Given data -

──────────────────────────────

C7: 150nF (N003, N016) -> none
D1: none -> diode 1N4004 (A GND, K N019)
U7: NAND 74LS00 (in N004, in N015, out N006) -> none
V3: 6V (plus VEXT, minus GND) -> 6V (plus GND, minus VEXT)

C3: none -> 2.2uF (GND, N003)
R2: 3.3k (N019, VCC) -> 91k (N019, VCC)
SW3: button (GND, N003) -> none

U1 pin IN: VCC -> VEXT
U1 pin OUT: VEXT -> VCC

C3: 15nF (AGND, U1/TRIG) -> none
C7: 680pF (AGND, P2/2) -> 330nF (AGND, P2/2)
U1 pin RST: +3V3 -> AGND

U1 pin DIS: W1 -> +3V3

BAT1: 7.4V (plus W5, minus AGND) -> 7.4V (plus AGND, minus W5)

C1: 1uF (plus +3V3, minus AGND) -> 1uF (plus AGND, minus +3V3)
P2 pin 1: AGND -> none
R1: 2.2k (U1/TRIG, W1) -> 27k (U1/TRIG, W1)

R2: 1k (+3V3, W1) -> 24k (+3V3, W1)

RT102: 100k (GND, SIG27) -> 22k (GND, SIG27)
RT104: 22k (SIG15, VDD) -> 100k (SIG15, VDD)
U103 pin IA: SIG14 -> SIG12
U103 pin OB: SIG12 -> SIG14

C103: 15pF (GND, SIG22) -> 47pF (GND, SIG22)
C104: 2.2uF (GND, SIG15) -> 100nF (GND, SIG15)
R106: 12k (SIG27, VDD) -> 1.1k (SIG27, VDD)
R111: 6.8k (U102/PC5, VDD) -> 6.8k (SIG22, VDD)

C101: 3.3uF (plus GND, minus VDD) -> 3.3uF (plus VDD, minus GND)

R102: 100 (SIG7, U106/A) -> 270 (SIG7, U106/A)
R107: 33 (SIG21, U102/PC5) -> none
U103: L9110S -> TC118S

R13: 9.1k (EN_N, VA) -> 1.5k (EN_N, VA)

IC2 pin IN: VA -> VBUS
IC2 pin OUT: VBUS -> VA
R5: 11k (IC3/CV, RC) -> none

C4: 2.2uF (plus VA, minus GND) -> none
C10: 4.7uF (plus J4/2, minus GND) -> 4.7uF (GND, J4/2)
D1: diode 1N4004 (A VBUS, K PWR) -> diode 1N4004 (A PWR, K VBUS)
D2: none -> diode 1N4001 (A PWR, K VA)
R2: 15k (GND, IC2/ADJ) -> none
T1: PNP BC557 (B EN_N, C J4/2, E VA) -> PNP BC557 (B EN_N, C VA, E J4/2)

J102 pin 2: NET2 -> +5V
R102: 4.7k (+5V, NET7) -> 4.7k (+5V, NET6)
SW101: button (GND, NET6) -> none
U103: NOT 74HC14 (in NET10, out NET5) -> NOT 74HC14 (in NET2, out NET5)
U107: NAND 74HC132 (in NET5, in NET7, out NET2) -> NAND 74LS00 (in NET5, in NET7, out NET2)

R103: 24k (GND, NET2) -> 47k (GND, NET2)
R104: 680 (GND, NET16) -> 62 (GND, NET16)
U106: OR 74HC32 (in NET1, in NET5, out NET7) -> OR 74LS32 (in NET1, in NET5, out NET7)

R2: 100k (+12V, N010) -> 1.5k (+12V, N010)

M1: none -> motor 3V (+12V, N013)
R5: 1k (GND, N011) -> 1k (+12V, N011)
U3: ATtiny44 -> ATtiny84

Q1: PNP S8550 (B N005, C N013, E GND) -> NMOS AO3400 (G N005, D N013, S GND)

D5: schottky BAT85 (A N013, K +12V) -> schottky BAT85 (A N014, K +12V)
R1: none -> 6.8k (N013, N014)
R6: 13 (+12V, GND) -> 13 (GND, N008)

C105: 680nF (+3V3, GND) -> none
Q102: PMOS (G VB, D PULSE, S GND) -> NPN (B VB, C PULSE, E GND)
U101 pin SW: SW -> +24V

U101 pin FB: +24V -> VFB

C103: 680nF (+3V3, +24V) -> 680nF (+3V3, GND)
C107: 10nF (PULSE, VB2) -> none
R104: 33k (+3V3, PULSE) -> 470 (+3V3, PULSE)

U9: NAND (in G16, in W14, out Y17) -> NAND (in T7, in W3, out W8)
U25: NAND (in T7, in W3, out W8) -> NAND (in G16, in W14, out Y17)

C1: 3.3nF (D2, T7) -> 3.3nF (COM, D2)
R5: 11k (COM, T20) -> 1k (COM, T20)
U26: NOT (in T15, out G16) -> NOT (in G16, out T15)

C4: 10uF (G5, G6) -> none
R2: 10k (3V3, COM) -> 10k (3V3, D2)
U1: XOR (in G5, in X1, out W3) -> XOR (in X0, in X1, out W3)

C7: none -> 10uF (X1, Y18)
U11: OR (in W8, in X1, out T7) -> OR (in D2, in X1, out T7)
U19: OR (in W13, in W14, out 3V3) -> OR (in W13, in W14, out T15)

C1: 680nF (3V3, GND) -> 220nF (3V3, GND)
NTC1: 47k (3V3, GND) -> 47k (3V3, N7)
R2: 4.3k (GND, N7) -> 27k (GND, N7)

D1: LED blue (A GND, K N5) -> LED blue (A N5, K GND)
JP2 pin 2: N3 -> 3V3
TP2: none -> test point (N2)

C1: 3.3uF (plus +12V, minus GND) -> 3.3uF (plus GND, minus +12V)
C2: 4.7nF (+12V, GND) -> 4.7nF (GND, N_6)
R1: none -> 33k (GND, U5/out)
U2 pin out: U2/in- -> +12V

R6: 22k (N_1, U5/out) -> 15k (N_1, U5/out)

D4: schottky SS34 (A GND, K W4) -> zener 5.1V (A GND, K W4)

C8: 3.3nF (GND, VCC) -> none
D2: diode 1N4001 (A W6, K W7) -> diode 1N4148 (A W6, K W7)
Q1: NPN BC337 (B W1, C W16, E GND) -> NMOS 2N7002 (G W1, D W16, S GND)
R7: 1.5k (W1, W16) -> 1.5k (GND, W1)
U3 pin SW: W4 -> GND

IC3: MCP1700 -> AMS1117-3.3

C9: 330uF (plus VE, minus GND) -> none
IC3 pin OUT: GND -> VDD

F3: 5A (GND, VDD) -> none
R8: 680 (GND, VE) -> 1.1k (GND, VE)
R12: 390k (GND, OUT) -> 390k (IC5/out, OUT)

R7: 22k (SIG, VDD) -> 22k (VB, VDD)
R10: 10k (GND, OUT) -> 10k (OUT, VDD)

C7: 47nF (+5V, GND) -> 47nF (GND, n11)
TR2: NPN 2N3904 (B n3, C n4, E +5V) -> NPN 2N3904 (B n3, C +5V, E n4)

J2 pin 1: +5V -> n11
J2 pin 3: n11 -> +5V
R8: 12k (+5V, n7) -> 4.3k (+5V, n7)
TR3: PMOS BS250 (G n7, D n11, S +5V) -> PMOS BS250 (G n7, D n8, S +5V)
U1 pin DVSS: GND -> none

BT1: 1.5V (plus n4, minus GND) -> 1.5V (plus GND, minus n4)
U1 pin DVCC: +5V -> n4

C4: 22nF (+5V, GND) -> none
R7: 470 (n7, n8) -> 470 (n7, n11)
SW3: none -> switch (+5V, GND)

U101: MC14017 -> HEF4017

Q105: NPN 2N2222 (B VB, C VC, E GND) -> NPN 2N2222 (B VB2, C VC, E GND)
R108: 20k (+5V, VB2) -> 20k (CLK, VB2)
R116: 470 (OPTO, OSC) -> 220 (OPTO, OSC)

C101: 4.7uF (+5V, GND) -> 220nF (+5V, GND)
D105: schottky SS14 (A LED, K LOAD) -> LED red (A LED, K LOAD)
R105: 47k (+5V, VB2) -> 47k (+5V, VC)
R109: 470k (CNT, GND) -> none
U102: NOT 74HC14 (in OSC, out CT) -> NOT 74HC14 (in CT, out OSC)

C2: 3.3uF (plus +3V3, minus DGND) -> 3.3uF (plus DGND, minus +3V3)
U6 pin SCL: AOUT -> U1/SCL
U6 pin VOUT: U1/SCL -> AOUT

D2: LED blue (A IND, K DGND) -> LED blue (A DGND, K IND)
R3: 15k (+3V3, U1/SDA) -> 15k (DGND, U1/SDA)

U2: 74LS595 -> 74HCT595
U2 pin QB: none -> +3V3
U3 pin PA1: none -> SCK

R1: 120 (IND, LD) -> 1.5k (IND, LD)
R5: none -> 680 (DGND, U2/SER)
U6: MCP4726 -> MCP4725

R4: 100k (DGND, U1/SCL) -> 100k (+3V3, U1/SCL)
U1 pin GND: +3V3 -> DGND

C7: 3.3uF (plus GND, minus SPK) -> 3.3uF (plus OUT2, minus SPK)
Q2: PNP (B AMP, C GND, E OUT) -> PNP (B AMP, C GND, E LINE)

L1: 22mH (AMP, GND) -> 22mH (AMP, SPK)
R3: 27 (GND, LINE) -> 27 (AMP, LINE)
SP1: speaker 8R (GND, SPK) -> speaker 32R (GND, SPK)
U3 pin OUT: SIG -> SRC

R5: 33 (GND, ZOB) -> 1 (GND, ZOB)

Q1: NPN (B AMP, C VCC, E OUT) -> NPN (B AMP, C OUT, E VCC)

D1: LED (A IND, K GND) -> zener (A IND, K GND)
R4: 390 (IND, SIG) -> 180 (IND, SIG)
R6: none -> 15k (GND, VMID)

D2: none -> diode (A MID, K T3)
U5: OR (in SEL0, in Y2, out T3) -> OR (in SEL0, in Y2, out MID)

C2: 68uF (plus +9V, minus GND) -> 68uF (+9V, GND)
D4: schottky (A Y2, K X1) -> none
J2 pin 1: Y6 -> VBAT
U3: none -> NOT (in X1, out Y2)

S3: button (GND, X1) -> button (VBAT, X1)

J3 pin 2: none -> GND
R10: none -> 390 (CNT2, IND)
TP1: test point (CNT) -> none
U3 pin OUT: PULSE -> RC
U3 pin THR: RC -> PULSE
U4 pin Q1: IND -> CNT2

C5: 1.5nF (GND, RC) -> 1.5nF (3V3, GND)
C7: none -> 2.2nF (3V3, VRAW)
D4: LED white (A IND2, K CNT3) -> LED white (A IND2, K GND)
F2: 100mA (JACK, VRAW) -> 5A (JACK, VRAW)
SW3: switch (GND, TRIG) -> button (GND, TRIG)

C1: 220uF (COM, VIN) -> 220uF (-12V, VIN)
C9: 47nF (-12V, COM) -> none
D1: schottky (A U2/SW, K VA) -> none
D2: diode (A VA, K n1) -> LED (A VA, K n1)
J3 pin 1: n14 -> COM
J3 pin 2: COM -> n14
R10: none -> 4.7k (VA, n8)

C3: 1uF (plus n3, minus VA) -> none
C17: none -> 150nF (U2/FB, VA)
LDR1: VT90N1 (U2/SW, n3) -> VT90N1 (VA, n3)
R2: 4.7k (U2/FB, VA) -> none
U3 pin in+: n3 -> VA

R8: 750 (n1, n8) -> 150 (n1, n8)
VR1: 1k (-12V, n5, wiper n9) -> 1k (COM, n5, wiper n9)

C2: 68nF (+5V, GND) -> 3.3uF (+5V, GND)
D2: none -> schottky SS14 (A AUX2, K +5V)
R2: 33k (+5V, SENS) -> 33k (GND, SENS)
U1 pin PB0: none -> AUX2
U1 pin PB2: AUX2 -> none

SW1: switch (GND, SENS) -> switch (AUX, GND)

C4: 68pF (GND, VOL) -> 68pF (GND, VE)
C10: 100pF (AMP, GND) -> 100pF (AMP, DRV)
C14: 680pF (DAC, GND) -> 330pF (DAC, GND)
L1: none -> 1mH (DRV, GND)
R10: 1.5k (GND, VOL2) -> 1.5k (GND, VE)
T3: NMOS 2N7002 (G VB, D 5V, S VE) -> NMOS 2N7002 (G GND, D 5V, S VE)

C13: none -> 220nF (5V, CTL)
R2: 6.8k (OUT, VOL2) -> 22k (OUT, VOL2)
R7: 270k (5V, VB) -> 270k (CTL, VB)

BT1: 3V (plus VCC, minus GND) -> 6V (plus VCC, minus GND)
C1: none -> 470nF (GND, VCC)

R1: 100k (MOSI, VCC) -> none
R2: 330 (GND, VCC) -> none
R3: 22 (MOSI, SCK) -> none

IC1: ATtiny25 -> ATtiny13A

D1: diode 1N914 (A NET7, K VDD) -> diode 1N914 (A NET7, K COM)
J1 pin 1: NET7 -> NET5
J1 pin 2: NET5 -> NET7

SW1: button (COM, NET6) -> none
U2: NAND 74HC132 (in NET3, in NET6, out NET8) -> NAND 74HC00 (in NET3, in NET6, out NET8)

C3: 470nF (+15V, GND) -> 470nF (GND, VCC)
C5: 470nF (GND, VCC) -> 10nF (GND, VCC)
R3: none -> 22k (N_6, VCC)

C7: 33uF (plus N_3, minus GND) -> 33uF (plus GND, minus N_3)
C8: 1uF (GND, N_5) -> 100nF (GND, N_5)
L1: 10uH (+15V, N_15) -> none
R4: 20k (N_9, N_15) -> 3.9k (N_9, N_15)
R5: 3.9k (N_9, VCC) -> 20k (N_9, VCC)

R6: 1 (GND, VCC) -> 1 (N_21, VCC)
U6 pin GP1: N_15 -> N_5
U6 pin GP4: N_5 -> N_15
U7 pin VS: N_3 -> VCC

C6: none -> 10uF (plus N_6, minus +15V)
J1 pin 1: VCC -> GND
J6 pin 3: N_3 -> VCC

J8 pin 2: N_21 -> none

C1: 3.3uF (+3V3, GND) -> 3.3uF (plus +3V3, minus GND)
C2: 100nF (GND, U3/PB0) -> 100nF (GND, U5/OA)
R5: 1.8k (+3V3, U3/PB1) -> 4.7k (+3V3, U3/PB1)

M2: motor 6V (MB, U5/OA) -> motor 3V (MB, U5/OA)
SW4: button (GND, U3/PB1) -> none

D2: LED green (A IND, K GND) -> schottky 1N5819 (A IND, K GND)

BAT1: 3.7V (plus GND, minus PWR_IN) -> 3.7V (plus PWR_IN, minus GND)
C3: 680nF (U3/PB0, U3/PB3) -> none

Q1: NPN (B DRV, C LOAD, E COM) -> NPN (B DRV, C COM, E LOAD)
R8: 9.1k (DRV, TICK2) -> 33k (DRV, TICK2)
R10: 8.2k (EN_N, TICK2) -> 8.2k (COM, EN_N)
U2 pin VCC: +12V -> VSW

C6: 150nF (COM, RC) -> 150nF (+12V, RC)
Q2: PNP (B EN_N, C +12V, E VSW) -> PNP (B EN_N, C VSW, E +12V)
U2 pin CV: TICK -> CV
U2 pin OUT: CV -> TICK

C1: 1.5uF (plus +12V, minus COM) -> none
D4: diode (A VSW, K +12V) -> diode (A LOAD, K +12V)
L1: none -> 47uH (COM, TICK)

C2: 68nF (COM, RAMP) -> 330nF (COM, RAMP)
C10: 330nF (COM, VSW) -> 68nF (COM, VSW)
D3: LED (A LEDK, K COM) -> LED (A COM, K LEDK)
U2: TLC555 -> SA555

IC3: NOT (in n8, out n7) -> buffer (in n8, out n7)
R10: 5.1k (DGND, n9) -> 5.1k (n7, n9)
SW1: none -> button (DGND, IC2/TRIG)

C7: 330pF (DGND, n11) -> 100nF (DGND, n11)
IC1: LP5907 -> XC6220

──────────────────────────────

Assignment -
Could you copy out every line in the listing where the word "VBUS" appears?

Output below -
IC2 pin IN: VA -> VBUS
IC2 pin OUT: VBUS -> VA
D1: diode 1N4004 (A VBUS, K PWR) -> diode 1N4004 (A PWR, K VBUS)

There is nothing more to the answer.